Scene change data:
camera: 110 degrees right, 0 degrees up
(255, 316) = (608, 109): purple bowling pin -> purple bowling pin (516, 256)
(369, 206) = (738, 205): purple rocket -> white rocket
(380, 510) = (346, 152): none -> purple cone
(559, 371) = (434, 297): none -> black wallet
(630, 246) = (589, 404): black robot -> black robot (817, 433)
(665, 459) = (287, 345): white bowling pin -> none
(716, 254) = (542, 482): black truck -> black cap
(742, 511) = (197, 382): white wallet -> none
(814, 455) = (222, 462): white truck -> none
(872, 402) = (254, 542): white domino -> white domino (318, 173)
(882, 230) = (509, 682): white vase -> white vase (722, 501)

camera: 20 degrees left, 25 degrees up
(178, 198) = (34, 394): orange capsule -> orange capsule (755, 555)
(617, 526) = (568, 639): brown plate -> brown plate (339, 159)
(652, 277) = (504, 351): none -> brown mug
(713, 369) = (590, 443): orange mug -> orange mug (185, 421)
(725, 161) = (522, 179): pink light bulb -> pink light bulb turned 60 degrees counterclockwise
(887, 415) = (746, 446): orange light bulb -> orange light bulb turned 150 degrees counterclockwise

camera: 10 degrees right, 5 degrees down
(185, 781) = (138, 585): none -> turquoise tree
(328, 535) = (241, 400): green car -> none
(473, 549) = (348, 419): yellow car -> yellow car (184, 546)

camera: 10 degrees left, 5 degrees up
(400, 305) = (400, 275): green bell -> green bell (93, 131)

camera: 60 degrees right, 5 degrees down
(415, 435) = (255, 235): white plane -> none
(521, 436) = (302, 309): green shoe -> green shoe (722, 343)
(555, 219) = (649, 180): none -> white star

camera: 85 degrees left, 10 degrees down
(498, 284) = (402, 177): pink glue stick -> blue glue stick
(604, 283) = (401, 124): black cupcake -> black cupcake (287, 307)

Exercise objective ▸
The full set of records must be output again exactly.

Task output ▸
camera: 110 degrees right, 0 degrees up
(255, 316) = (608, 109): purple bowling pin -> purple bowling pin (516, 256)
(369, 206) = (738, 205): purple rocket -> white rocket
(380, 510) = (346, 152): none -> purple cone
(559, 371) = (434, 297): none -> black wallet
(630, 246) = (589, 404): black robot -> black robot (817, 433)
(665, 459) = (287, 345): white bowling pin -> none
(716, 254) = (542, 482): black truck -> black cap
(742, 511) = (197, 382): white wallet -> none
(814, 455) = (222, 462): white truck -> none
(872, 402) = (254, 542): white domino -> white domino (318, 173)
(882, 230) = (509, 682): white vase -> white vase (722, 501)

camera: 20 degrees left, 25 degrees up
(178, 198) = (34, 394): orange capsule -> orange capsule (755, 555)
(617, 526) = (568, 639): brown plate -> brown plate (339, 159)
(652, 277) = (504, 351): none -> brown mug
(713, 369) = (590, 443): orange mug -> orange mug (185, 421)
(725, 161) = (522, 179): pink light bulb -> pink light bulb turned 60 degrees counterclockwise
(887, 415) = (746, 446): orange light bulb -> orange light bulb turned 150 degrees counterclockwise

camera: 10 degrees right, 5 degrees down
(185, 781) = (138, 585): none -> turquoise tree
(328, 535) = (241, 400): green car -> none
(473, 549) = (348, 419): yellow car -> yellow car (184, 546)

camera: 10 degrees left, 5 degrees up
(400, 305) = (400, 275): green bell -> green bell (93, 131)

camera: 60 degrees right, 5 degrees down
(415, 435) = (255, 235): white plane -> none
(521, 436) = (302, 309): green shoe -> green shoe (722, 343)
(555, 219) = (649, 180): none -> white star

camera: 85 degrees left, 10 degrees down
(498, 284) = (402, 177): pink glue stick -> blue glue stick
(604, 283) = (401, 124): black cupcake -> black cupcake (287, 307)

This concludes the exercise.